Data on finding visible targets
________________________________________

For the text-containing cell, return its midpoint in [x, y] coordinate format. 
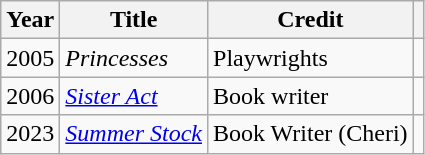
Credit [311, 20]
Book writer [311, 96]
2005 [30, 58]
Book Writer (Cheri) [311, 134]
Summer Stock [134, 134]
Year [30, 20]
Playwrights [311, 58]
Princesses [134, 58]
2006 [30, 96]
2023 [30, 134]
Title [134, 20]
Sister Act [134, 96]
Detect which cell encompasses the target text, then output its (X, Y) center coordinate. 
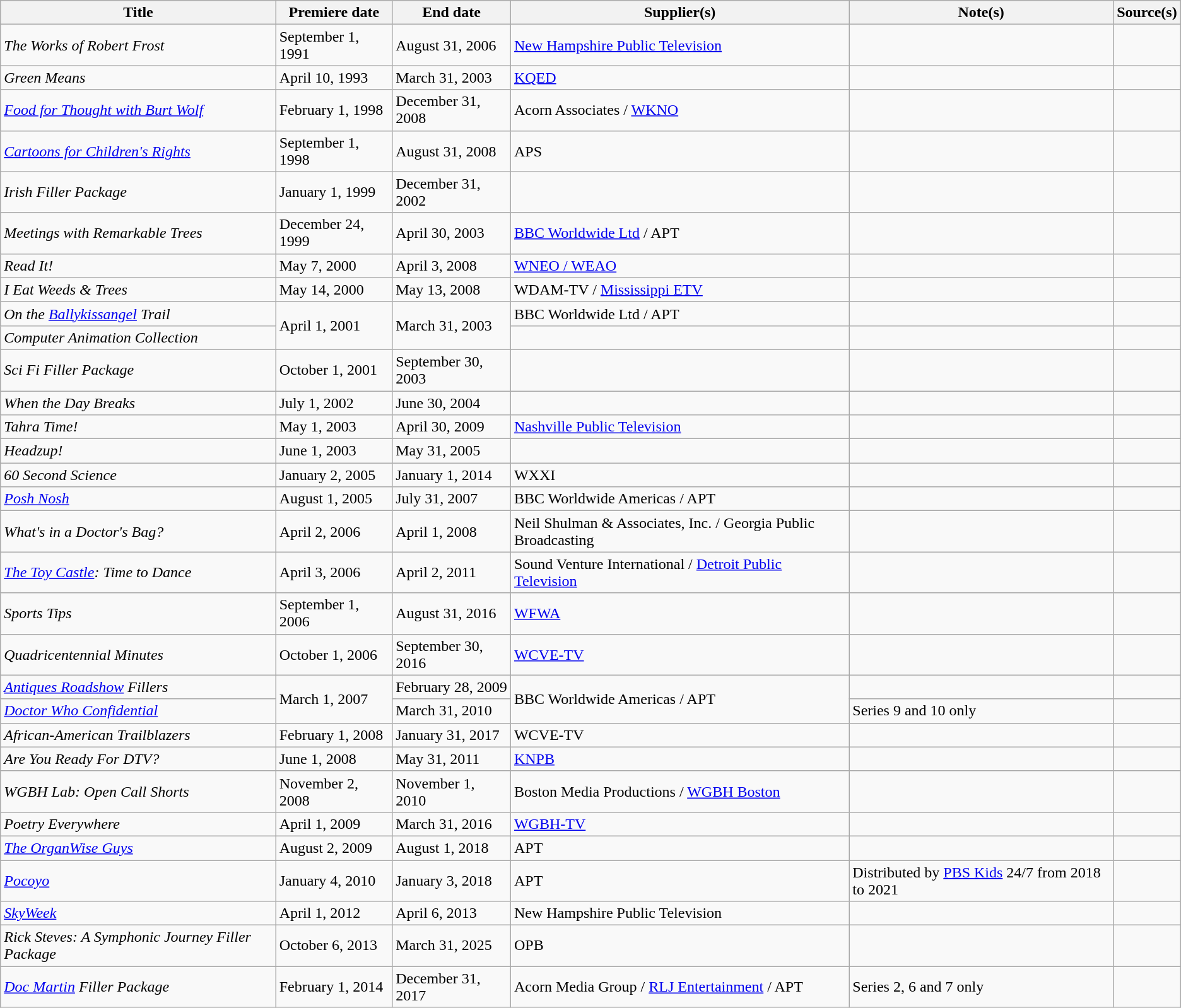
Are You Ready For DTV? (138, 759)
January 1, 1999 (334, 192)
Posh Nosh (138, 499)
Pocoyo (138, 881)
WFWA (679, 613)
KNPB (679, 759)
WXXI (679, 475)
WGBH Lab: Open Call Shorts (138, 791)
Quadricentennial Minutes (138, 655)
End date (452, 13)
September 1, 1991 (334, 45)
December 31, 2008 (452, 110)
May 31, 2005 (452, 451)
Nashville Public Television (679, 427)
Sports Tips (138, 613)
Acorn Associates / WKNO (679, 110)
January 3, 2018 (452, 881)
August 2, 2009 (334, 848)
Distributed by PBS Kids 24/7 from 2018 to 2021 (982, 881)
WNEO / WEAO (679, 266)
What's in a Doctor's Bag? (138, 531)
October 6, 2013 (334, 946)
April 3, 2006 (334, 573)
Source(s) (1147, 13)
April 30, 2003 (452, 233)
The OrganWise Guys (138, 848)
August 31, 2006 (452, 45)
March 31, 2010 (452, 711)
Doctor Who Confidential (138, 711)
60 Second Science (138, 475)
Title (138, 13)
June 1, 2008 (334, 759)
June 1, 2003 (334, 451)
Series 2, 6 and 7 only (982, 987)
June 30, 2004 (452, 403)
Irish Filler Package (138, 192)
Acorn Media Group / RLJ Entertainment / APT (679, 987)
SkyWeek (138, 914)
October 1, 2001 (334, 370)
Poetry Everywhere (138, 824)
February 1, 2014 (334, 987)
May 31, 2011 (452, 759)
September 30, 2003 (452, 370)
February 1, 1998 (334, 110)
April 30, 2009 (452, 427)
March 31, 2016 (452, 824)
August 31, 2008 (452, 151)
December 31, 2017 (452, 987)
August 31, 2016 (452, 613)
Food for Thought with Burt Wolf (138, 110)
Antiques Roadshow Fillers (138, 687)
On the Ballykissangel Trail (138, 314)
January 1, 2014 (452, 475)
April 3, 2008 (452, 266)
September 1, 2006 (334, 613)
APS (679, 151)
KQED (679, 78)
African-American Trailblazers (138, 735)
I Eat Weeds & Trees (138, 290)
July 31, 2007 (452, 499)
May 13, 2008 (452, 290)
January 31, 2017 (452, 735)
September 30, 2016 (452, 655)
January 2, 2005 (334, 475)
Boston Media Productions / WGBH Boston (679, 791)
Read It! (138, 266)
April 10, 1993 (334, 78)
March 1, 2007 (334, 699)
When the Day Breaks (138, 403)
November 2, 2008 (334, 791)
February 1, 2008 (334, 735)
Tahra Time! (138, 427)
April 1, 2008 (452, 531)
Headzup! (138, 451)
November 1, 2010 (452, 791)
Doc Martin Filler Package (138, 987)
September 1, 1998 (334, 151)
December 24, 1999 (334, 233)
Sound Venture International / Detroit Public Television (679, 573)
March 31, 2025 (452, 946)
May 14, 2000 (334, 290)
April 1, 2001 (334, 326)
Computer Animation Collection (138, 338)
Neil Shulman & Associates, Inc. / Georgia Public Broadcasting (679, 531)
July 1, 2002 (334, 403)
April 6, 2013 (452, 914)
Rick Steves: A Symphonic Journey Filler Package (138, 946)
May 1, 2003 (334, 427)
Cartoons for Children's Rights (138, 151)
Premiere date (334, 13)
WGBH-TV (679, 824)
August 1, 2018 (452, 848)
April 1, 2012 (334, 914)
May 7, 2000 (334, 266)
April 1, 2009 (334, 824)
Series 9 and 10 only (982, 711)
February 28, 2009 (452, 687)
Meetings with Remarkable Trees (138, 233)
December 31, 2002 (452, 192)
August 1, 2005 (334, 499)
Sci Fi Filler Package (138, 370)
The Works of Robert Frost (138, 45)
OPB (679, 946)
October 1, 2006 (334, 655)
Note(s) (982, 13)
April 2, 2006 (334, 531)
WDAM-TV / Mississippi ETV (679, 290)
Supplier(s) (679, 13)
Green Means (138, 78)
The Toy Castle: Time to Dance (138, 573)
January 4, 2010 (334, 881)
April 2, 2011 (452, 573)
Pinpoint the cell where the given text exists, returning its [x, y] midpoint coordinate. 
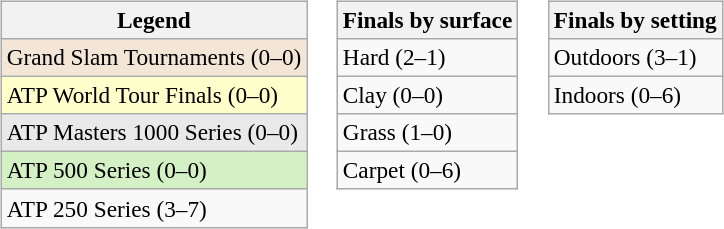
Grand Slam Tournaments (0–0) [154, 57]
Hard (2–1) [427, 57]
Grass (1–0) [427, 133]
ATP 250 Series (3–7) [154, 208]
ATP Masters 1000 Series (0–0) [154, 133]
ATP World Tour Finals (0–0) [154, 95]
Finals by surface [427, 20]
Indoors (0–6) [635, 95]
Carpet (0–6) [427, 171]
ATP 500 Series (0–0) [154, 171]
Finals by setting [635, 20]
Clay (0–0) [427, 95]
Legend [154, 20]
Outdoors (3–1) [635, 57]
Search for the cell housing the specified text and yield its [x, y] center coordinate. 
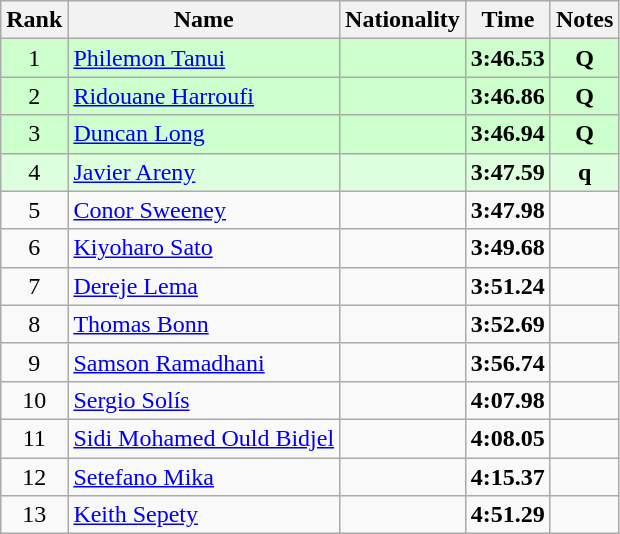
12 [34, 477]
3:46.53 [508, 58]
4:51.29 [508, 515]
3:56.74 [508, 362]
Notes [584, 20]
Dereje Lema [204, 286]
4:08.05 [508, 438]
Rank [34, 20]
Samson Ramadhani [204, 362]
1 [34, 58]
4:07.98 [508, 400]
Javier Areny [204, 172]
3:47.98 [508, 210]
3:52.69 [508, 324]
Time [508, 20]
13 [34, 515]
5 [34, 210]
3:46.94 [508, 134]
Keith Sepety [204, 515]
Ridouane Harroufi [204, 96]
4 [34, 172]
Conor Sweeney [204, 210]
3:46.86 [508, 96]
3:49.68 [508, 248]
3 [34, 134]
Nationality [403, 20]
3:51.24 [508, 286]
8 [34, 324]
2 [34, 96]
Philemon Tanui [204, 58]
Thomas Bonn [204, 324]
Kiyoharo Sato [204, 248]
3:47.59 [508, 172]
Name [204, 20]
Sidi Mohamed Ould Bidjel [204, 438]
Setefano Mika [204, 477]
6 [34, 248]
4:15.37 [508, 477]
Sergio Solís [204, 400]
11 [34, 438]
7 [34, 286]
Duncan Long [204, 134]
9 [34, 362]
10 [34, 400]
q [584, 172]
Scan for the cell matching the given text and deliver its (X, Y) coordinate at center. 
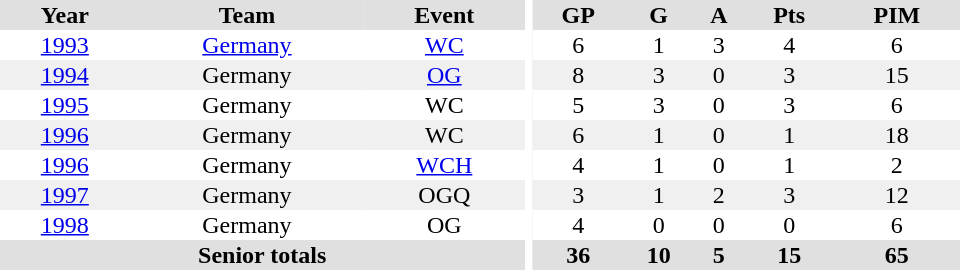
Event (444, 15)
WCH (444, 165)
Year (65, 15)
G (658, 15)
OGQ (444, 195)
1997 (65, 195)
A (719, 15)
1994 (65, 75)
1998 (65, 225)
Senior totals (262, 255)
GP (578, 15)
1993 (65, 45)
PIM (897, 15)
36 (578, 255)
65 (897, 255)
18 (897, 135)
12 (897, 195)
Pts (790, 15)
8 (578, 75)
10 (658, 255)
Team (248, 15)
1995 (65, 105)
Scan for the cell matching the given text and deliver its (x, y) coordinate at center. 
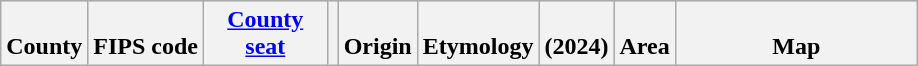
FIPS code (146, 34)
Etymology (478, 34)
Area (644, 34)
Origin (378, 34)
Map (796, 34)
(2024) (576, 34)
County (44, 34)
County seat (266, 34)
Output the [x, y] coordinate of the center of the cell containing the given text.  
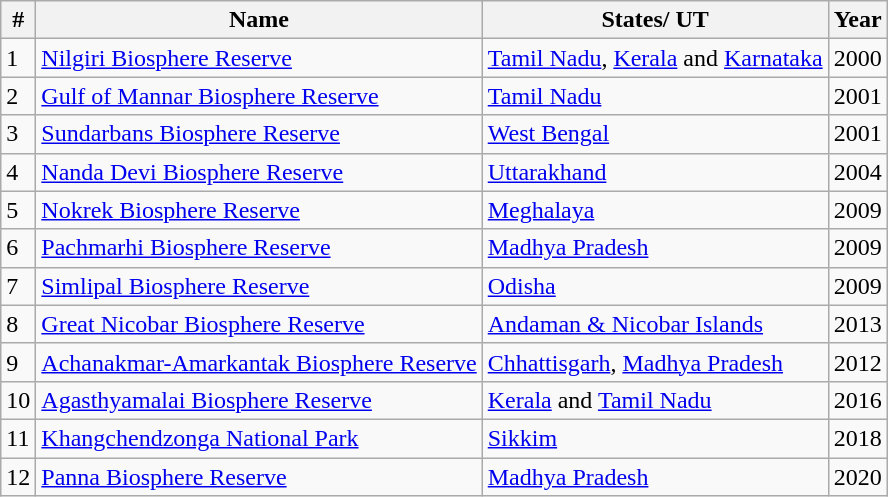
Pachmarhi Biosphere Reserve [259, 248]
5 [18, 210]
Uttarakhand [655, 172]
Nilgiri Biosphere Reserve [259, 58]
Meghalaya [655, 210]
4 [18, 172]
Name [259, 20]
6 [18, 248]
2018 [858, 438]
Nokrek Biosphere Reserve [259, 210]
2016 [858, 400]
# [18, 20]
2013 [858, 324]
Tamil Nadu [655, 96]
Tamil Nadu, Kerala and Karnataka [655, 58]
9 [18, 362]
2 [18, 96]
12 [18, 477]
Simlipal Biosphere Reserve [259, 286]
Kerala and Tamil Nadu [655, 400]
Agasthyamalai Biosphere Reserve [259, 400]
Sundarbans Biosphere Reserve [259, 134]
2004 [858, 172]
7 [18, 286]
3 [18, 134]
2012 [858, 362]
Panna Biosphere Reserve [259, 477]
Chhattisgarh, Madhya Pradesh [655, 362]
Great Nicobar Biosphere Reserve [259, 324]
1 [18, 58]
West Bengal [655, 134]
11 [18, 438]
Nanda Devi Biosphere Reserve [259, 172]
8 [18, 324]
Year [858, 20]
Sikkim [655, 438]
States/ UT [655, 20]
Khangchendzonga National Park [259, 438]
10 [18, 400]
2000 [858, 58]
Odisha [655, 286]
2020 [858, 477]
Andaman & Nicobar Islands [655, 324]
Achanakmar-Amarkantak Biosphere Reserve [259, 362]
Gulf of Mannar Biosphere Reserve [259, 96]
Identify which cell holds the provided text, then report its [x, y] central coordinate. 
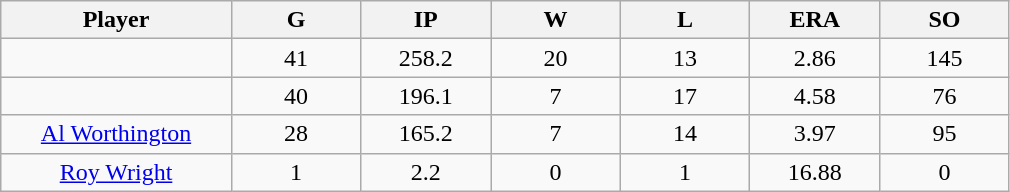
W [556, 20]
165.2 [426, 134]
SO [945, 20]
13 [685, 58]
17 [685, 96]
Player [116, 20]
L [685, 20]
28 [296, 134]
Roy Wright [116, 172]
20 [556, 58]
14 [685, 134]
4.58 [815, 96]
76 [945, 96]
40 [296, 96]
2.2 [426, 172]
Al Worthington [116, 134]
G [296, 20]
3.97 [815, 134]
95 [945, 134]
ERA [815, 20]
16.88 [815, 172]
258.2 [426, 58]
196.1 [426, 96]
IP [426, 20]
145 [945, 58]
2.86 [815, 58]
41 [296, 58]
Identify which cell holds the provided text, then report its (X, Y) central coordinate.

________________________________________

__WHAT THE EXERCISE ASKS__. Pull out the lines of the material, beginning at its first line and stopping after the line that contains "Detect which cell", and reproduce them word for word. Omit the picture.

__OUTPUT BELOW__.
For the text-containing cell, return its midpoint in [x, y] coordinate format. 
Credit [311, 20]
Book writer [311, 96]
2005 [30, 58]
Book Writer (Cheri) [311, 134]
Summer Stock [134, 134]
Year [30, 20]
Playwrights [311, 58]
Princesses [134, 58]
2006 [30, 96]
2023 [30, 134]
Title [134, 20]
Sister Act [134, 96]
Detect which cell encompasses the target text, then output its (X, Y) center coordinate. 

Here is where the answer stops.